= Beginning of Section =

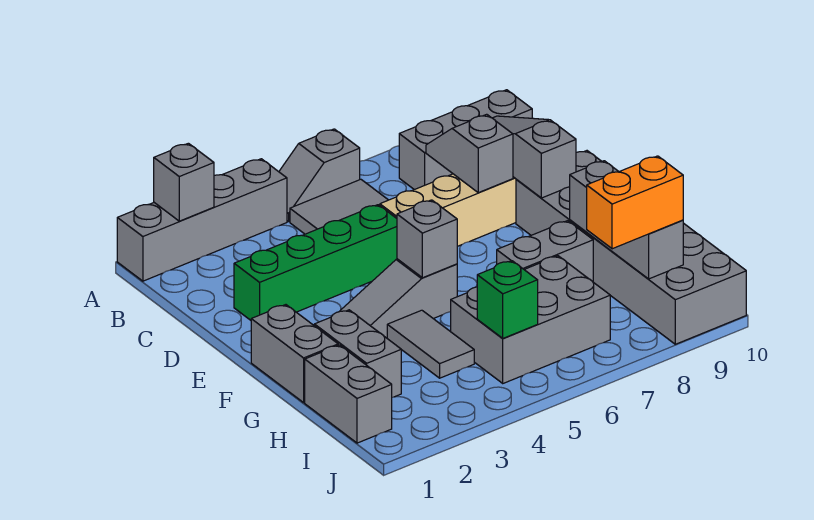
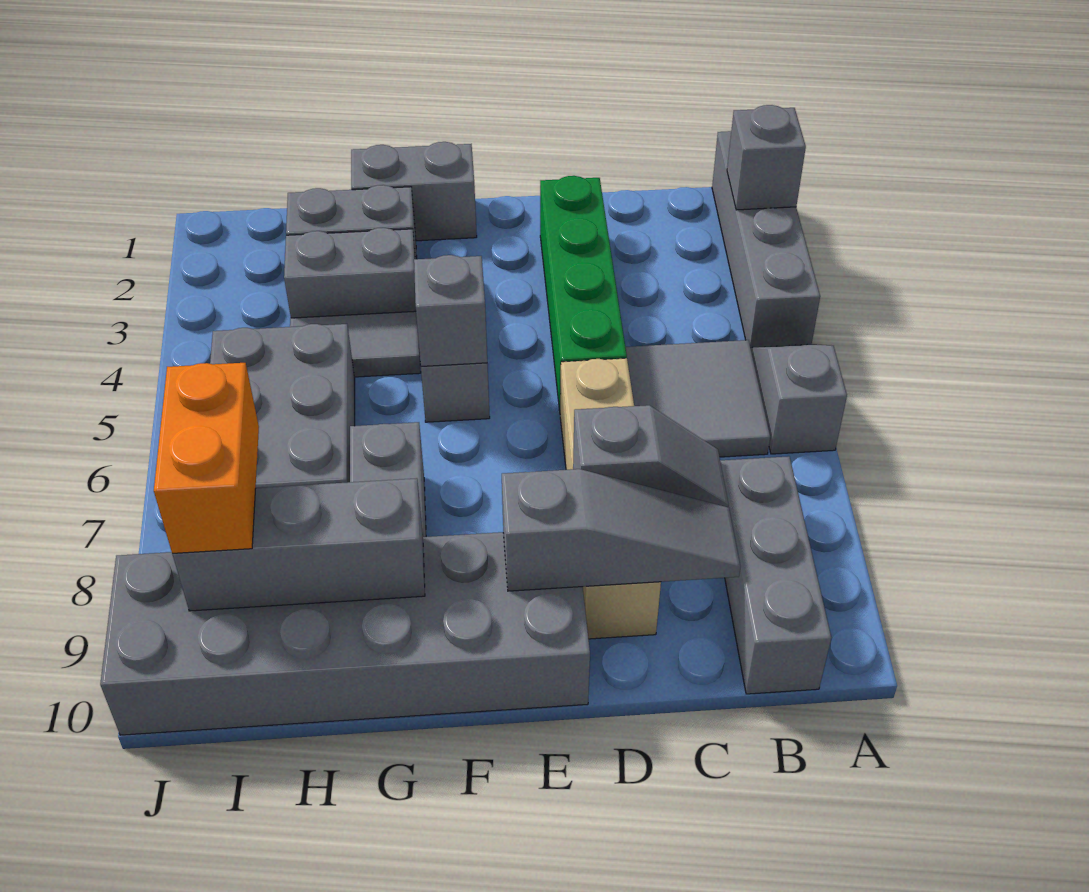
grey brick H1:I1 level 1 -> grey brick G3:H3 level 1
green brick I5 level 2 -> none

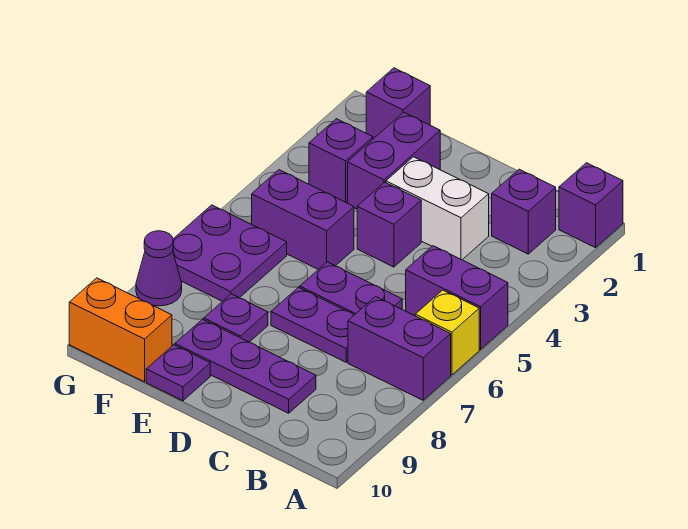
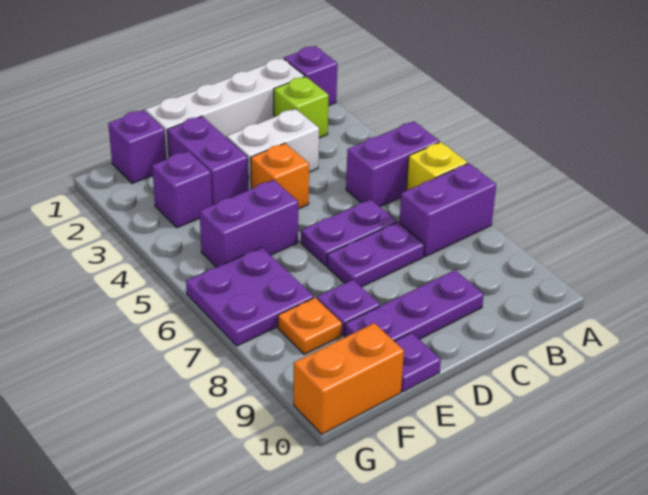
none -> white brick B1:E1 level 1
purple brick B2 level 1 -> lime brick B2 level 1
purple brick D4 level 1 -> orange brick D4 level 1
none -> orange plate F8 level 1
purple cone G8 level 1 -> none

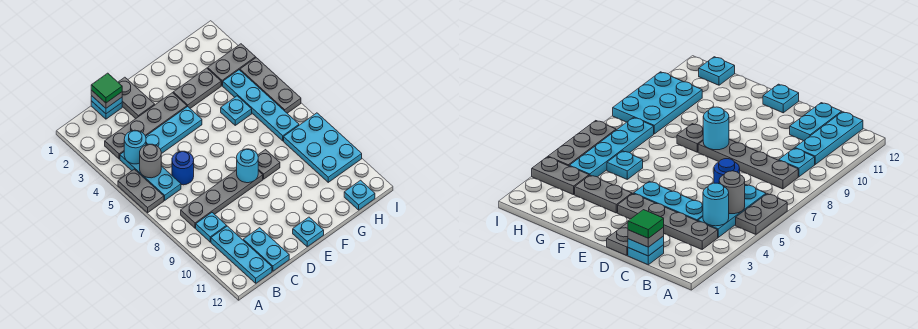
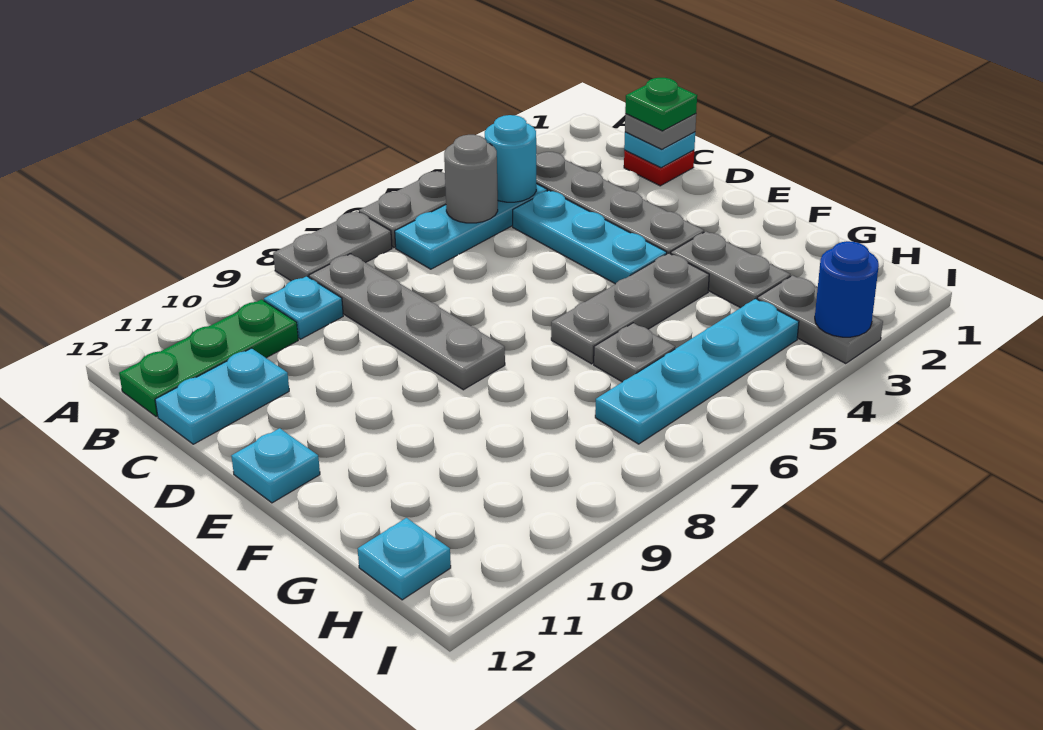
cyan plate B10:B12 level 1 -> green plate B10:B12 level 1
cyan plate C1 level 1 -> red plate C1 level 1
green tile C1 level 4 -> green plate C1 level 4
blue round brick C6 level 1 -> blue round brick I3 level 2
grey plate D1:D2 level 1 -> grey plate A7:A8 level 1
cyan round brick E8 level 2 -> none
grey plate F8 level 1 -> grey plate G6 level 1
cyan plate G5 level 1 -> none
cyan plate H8:I10 level 1 -> none
grey plate I4:I6 level 1 -> grey plate F4:F6 level 1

= End of Section =

| Task |
Copy out the lines above, from the one holding "cyan plate G5 level 1 -> none" through the final line, with no other lines.

| Answer section |
cyan plate G5 level 1 -> none
cyan plate H8:I10 level 1 -> none
grey plate I4:I6 level 1 -> grey plate F4:F6 level 1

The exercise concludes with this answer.